(Records to process Opens)
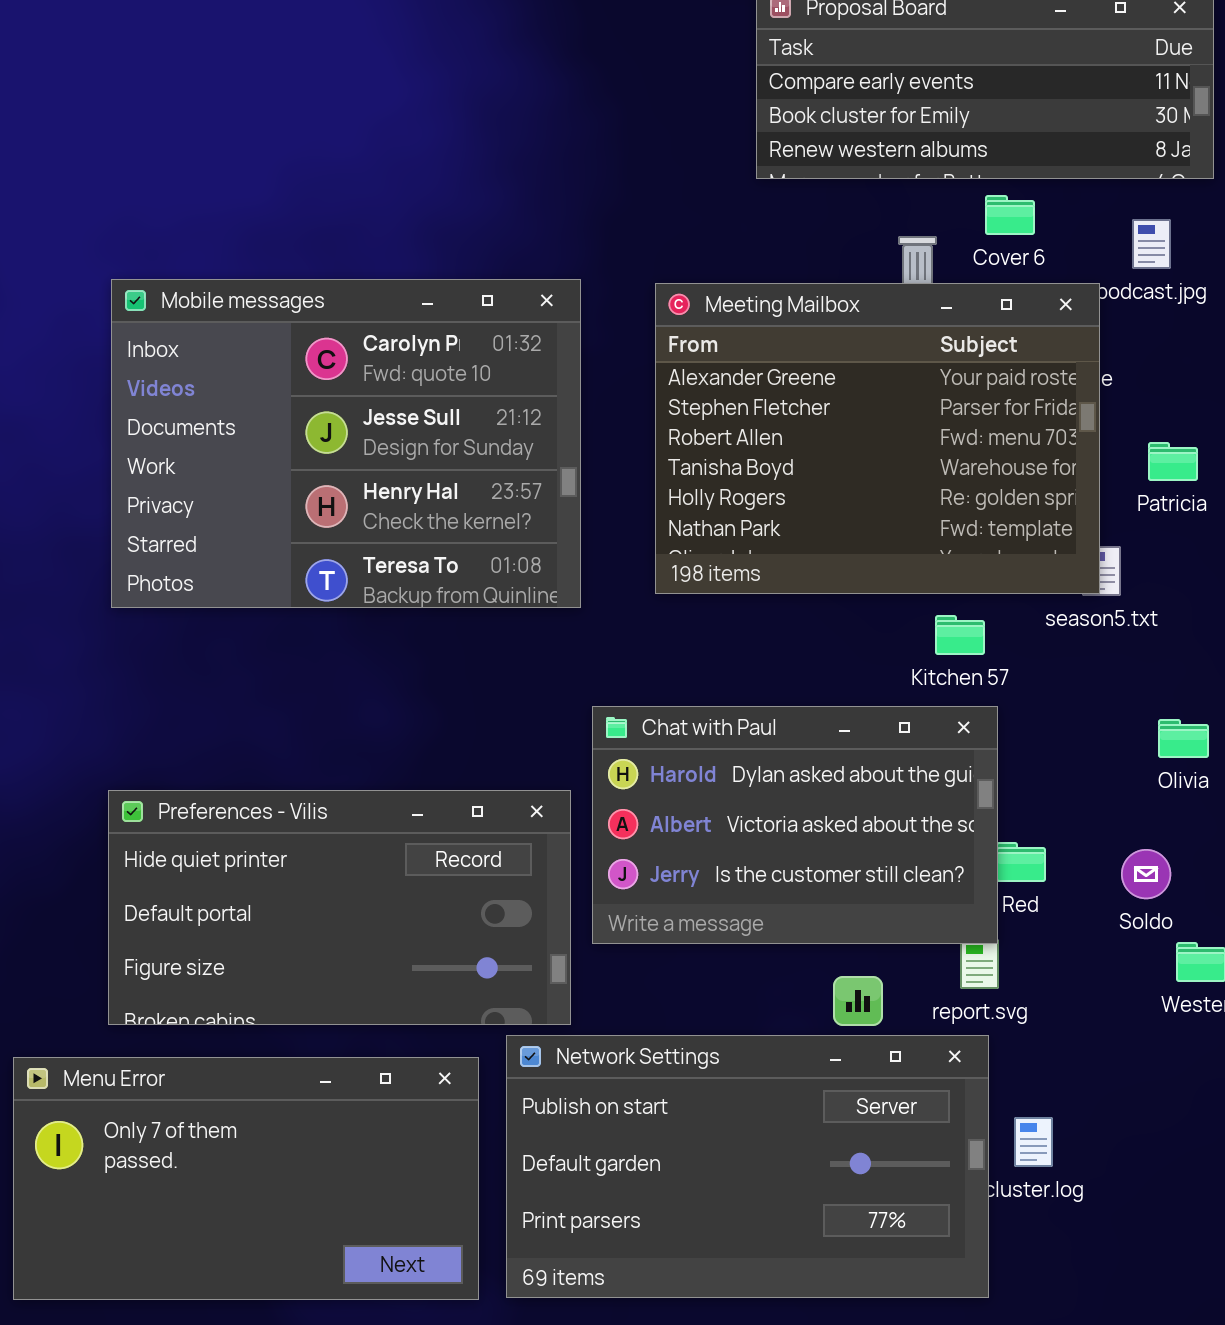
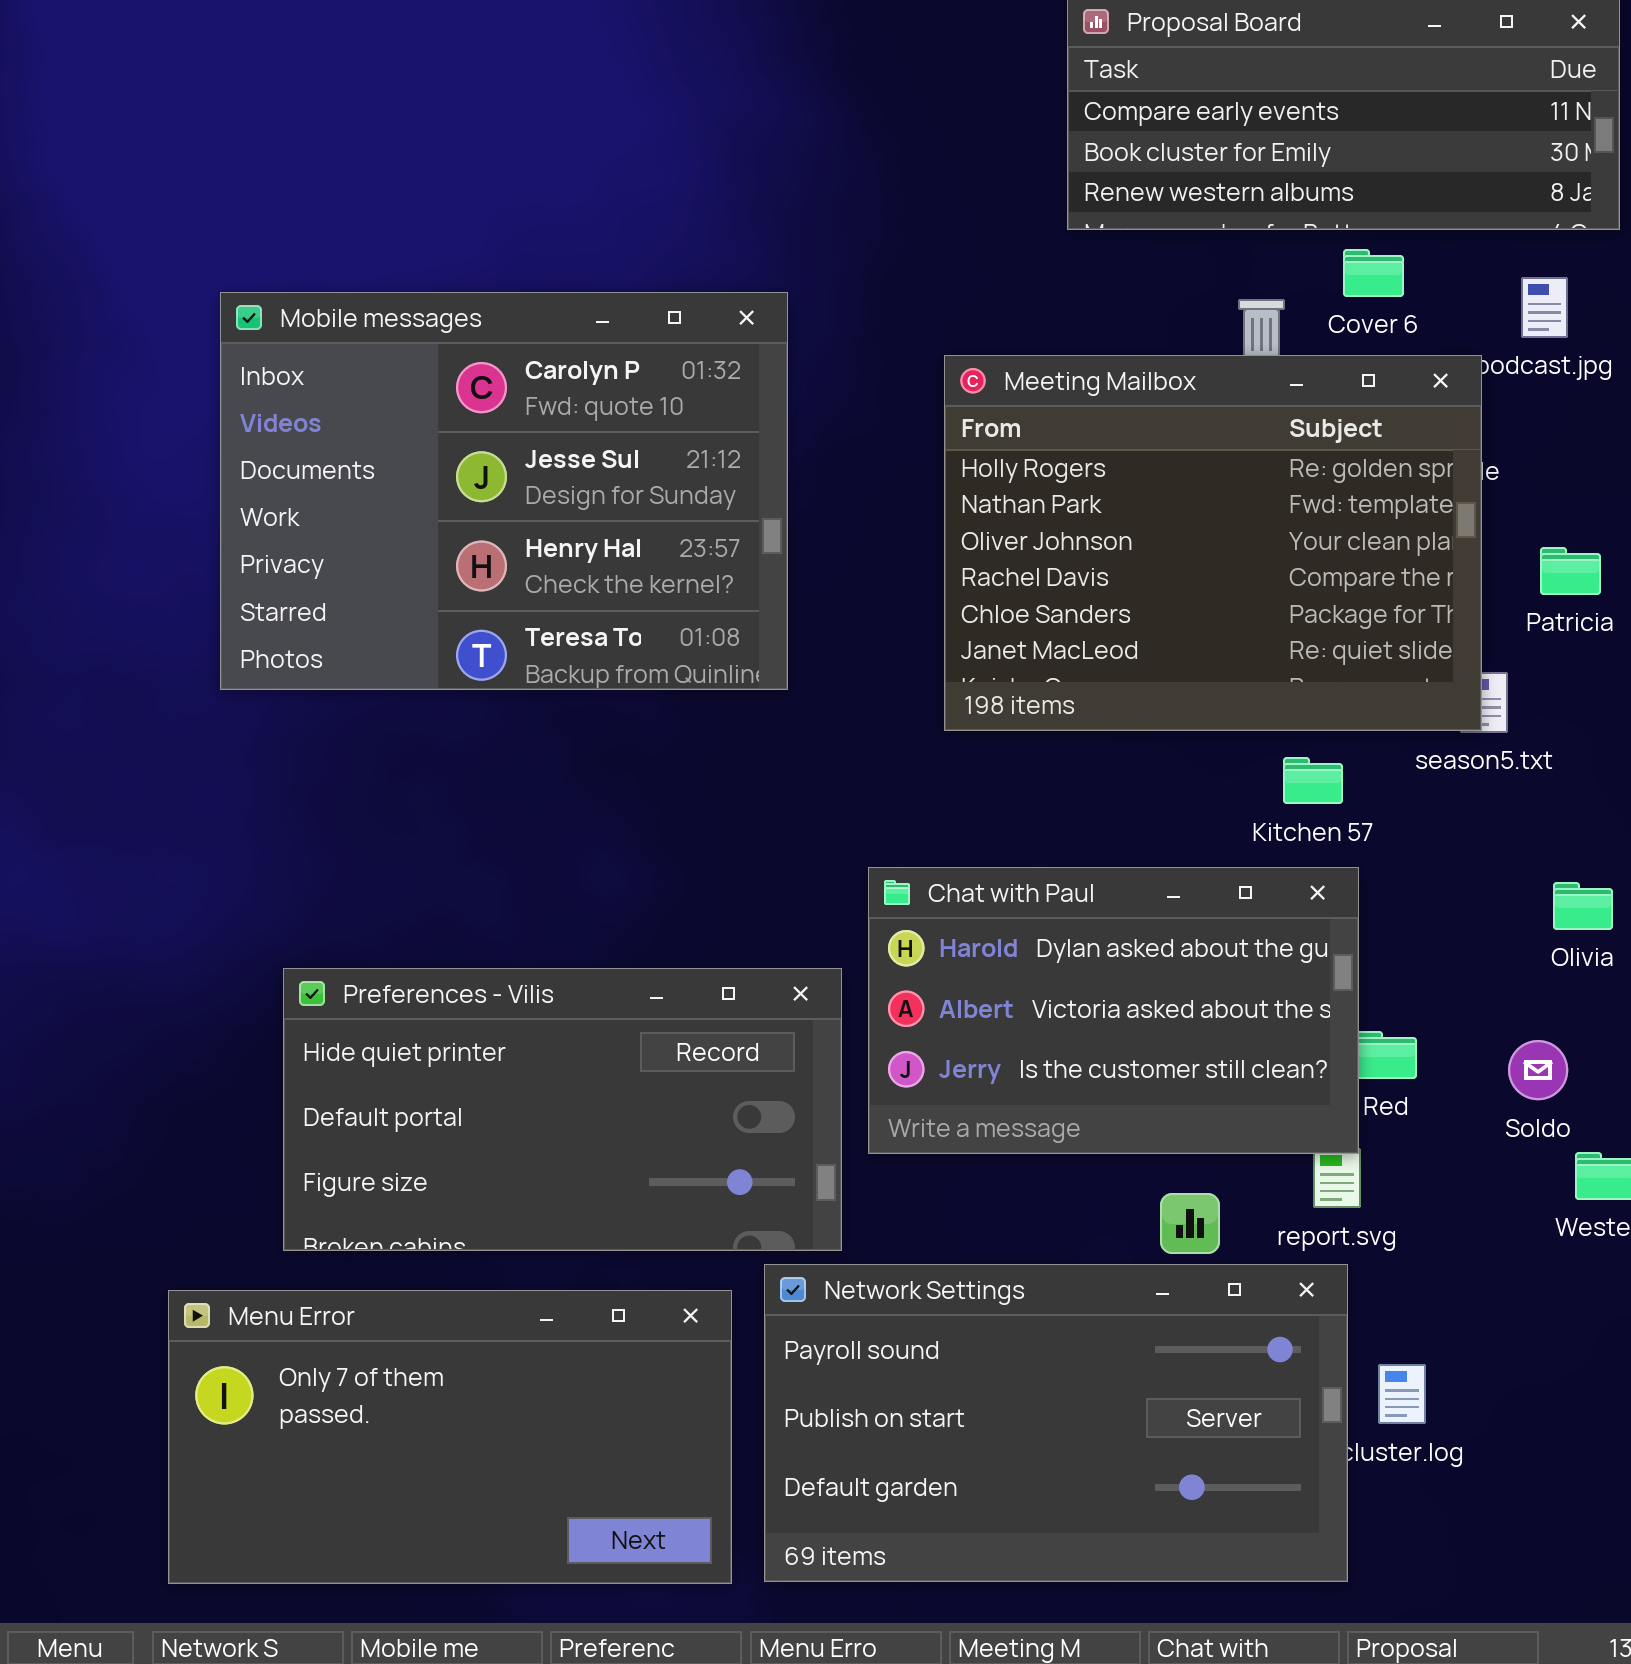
Mobile messages: [111,279,581,608] -> [220,292,788,690], moved
Meeting Mailbox: [655,283,1100,594] -> [944,355,1482,731], scrolled down 4 rows
Network Settings: [506,1035,989,1298] -> [764,1264,1348,1582], scrolled up 1 row

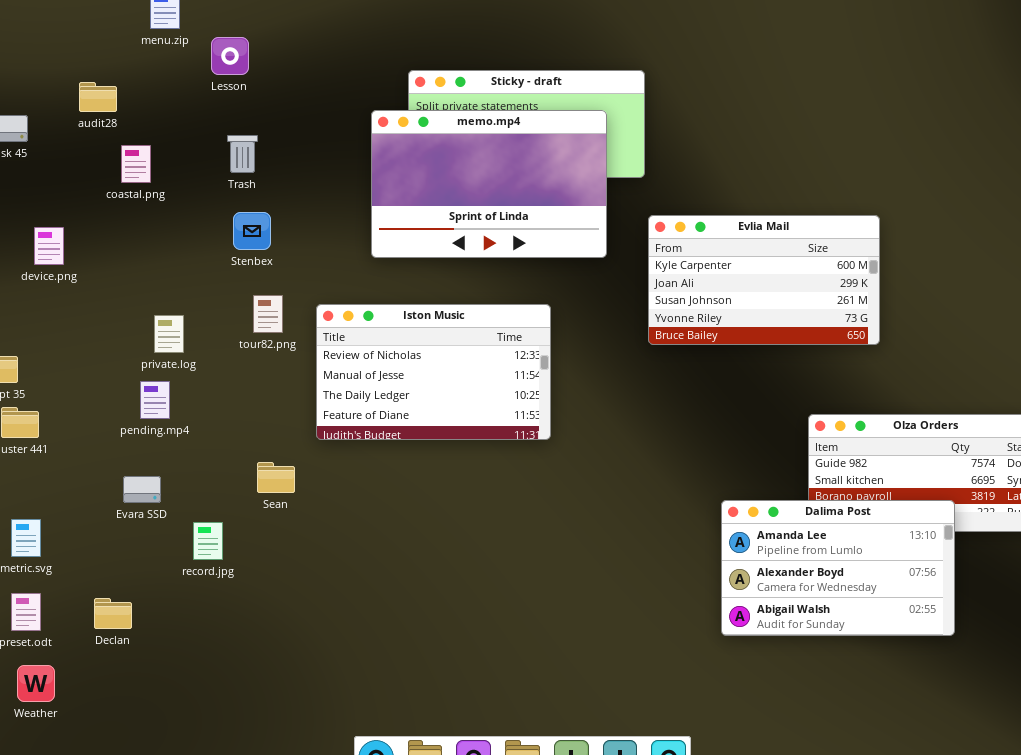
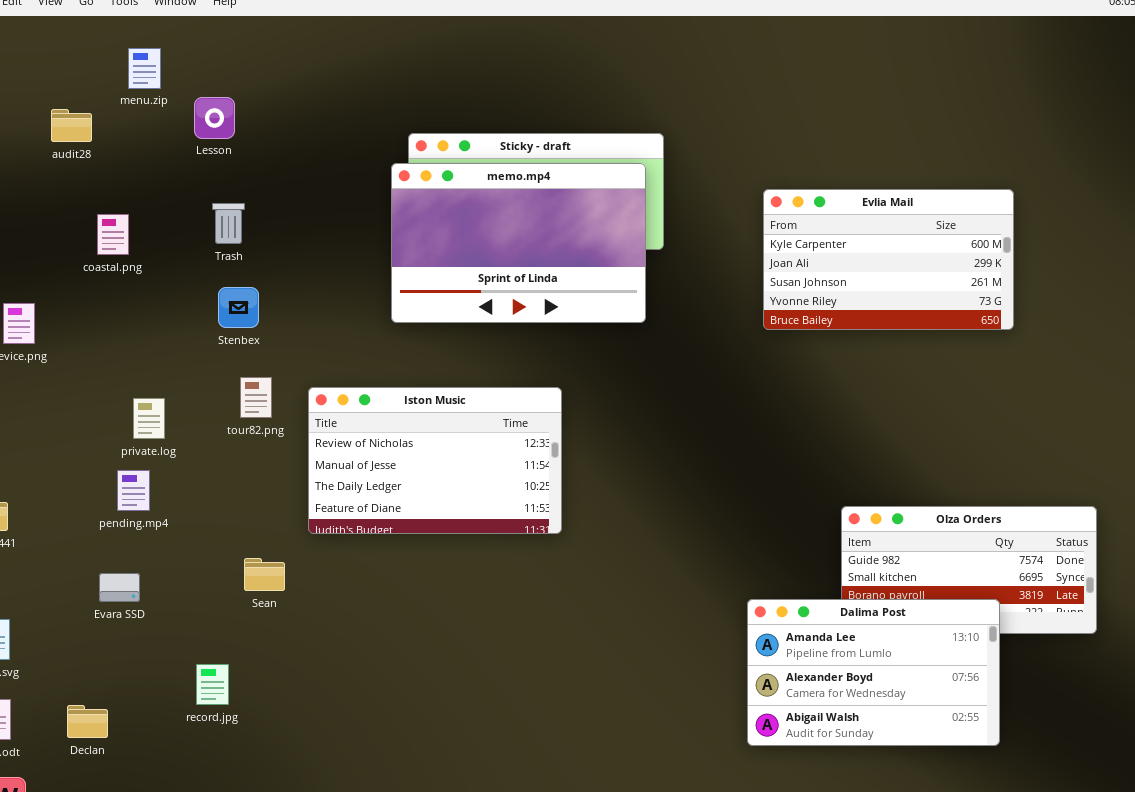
audit28: [79,82,117,112] -> [51,109,92,142], moved
memo.mp4: [371,110,607,258] -> [391,163,646,323], moved
Evlia Mail: [648,215,880,345] -> [763,189,1014,330], moved
record.jpg: [193,522,223,560] -> [196,664,229,705], moved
(Records to process Closes)
What is expected
Restate word for word the lines that begin at the one containing "Network Settings: [506,1035,989,1298]" and end with the final line of the records. Pictures stay out.

Problem solution
Network Settings: [506,1035,989,1298] -> [764,1264,1348,1582], scrolled up 1 row

audit28: [79,82,117,112] -> [51,109,92,142], moved
memo.mp4: [371,110,607,258] -> [391,163,646,323], moved
Evlia Mail: [648,215,880,345] -> [763,189,1014,330], moved
record.jpg: [193,522,223,560] -> [196,664,229,705], moved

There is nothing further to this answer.